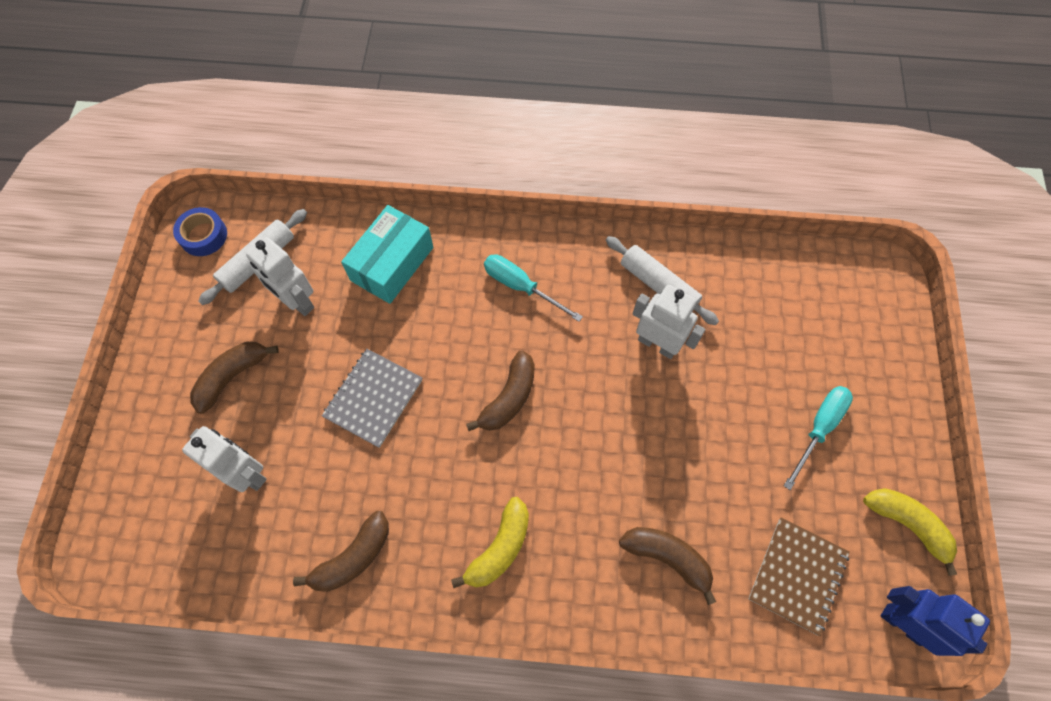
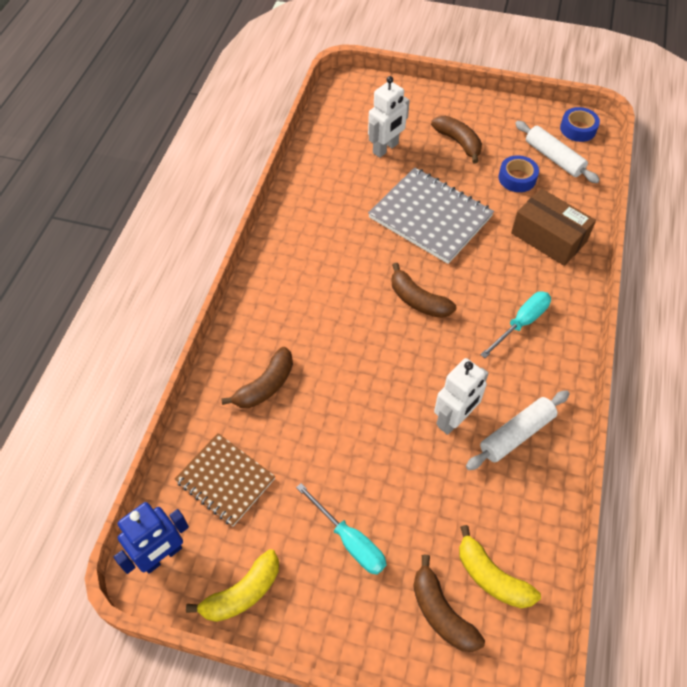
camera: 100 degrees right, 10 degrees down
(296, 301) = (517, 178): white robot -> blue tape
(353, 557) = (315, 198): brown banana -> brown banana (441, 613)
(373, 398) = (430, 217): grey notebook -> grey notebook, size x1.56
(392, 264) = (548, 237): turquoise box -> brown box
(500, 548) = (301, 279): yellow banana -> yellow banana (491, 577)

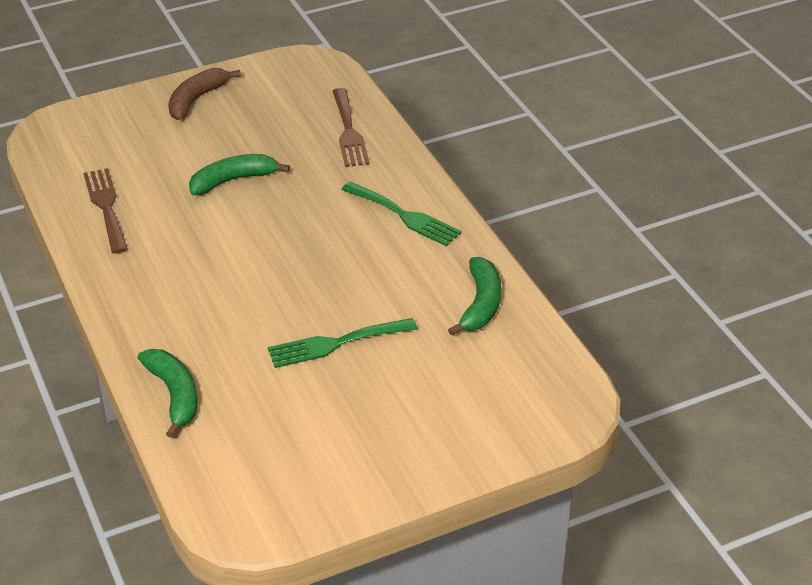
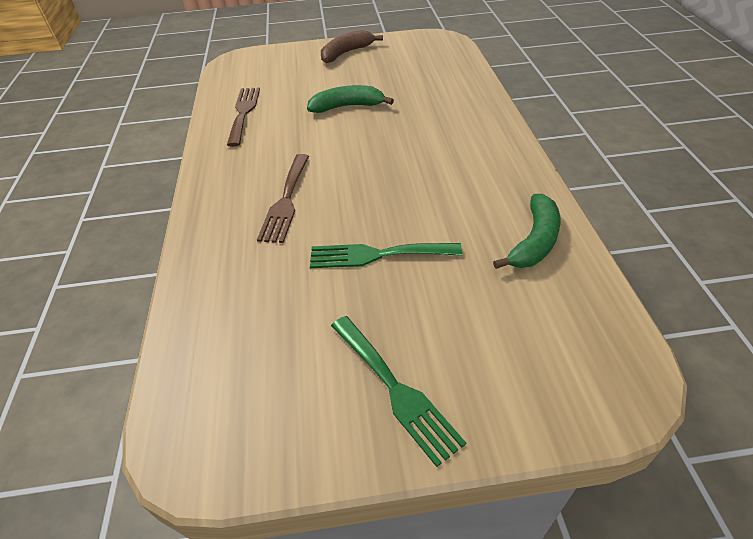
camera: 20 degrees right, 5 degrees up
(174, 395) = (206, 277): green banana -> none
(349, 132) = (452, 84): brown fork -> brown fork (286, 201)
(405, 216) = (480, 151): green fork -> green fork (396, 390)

•••

### PROMPT:
Without including the pictures, return each record above exactly as it stands.

### SOLUTION FOR THIS TASK:
camera: 100 degrees right, 10 degrees down
(296, 301) = (517, 178): white robot -> blue tape
(353, 557) = (315, 198): brown banana -> brown banana (441, 613)
(373, 398) = (430, 217): grey notebook -> grey notebook, size x1.56
(392, 264) = (548, 237): turquoise box -> brown box
(500, 548) = (301, 279): yellow banana -> yellow banana (491, 577)

camera: 20 degrees right, 5 degrees up
(174, 395) = (206, 277): green banana -> none
(349, 132) = (452, 84): brown fork -> brown fork (286, 201)
(405, 216) = (480, 151): green fork -> green fork (396, 390)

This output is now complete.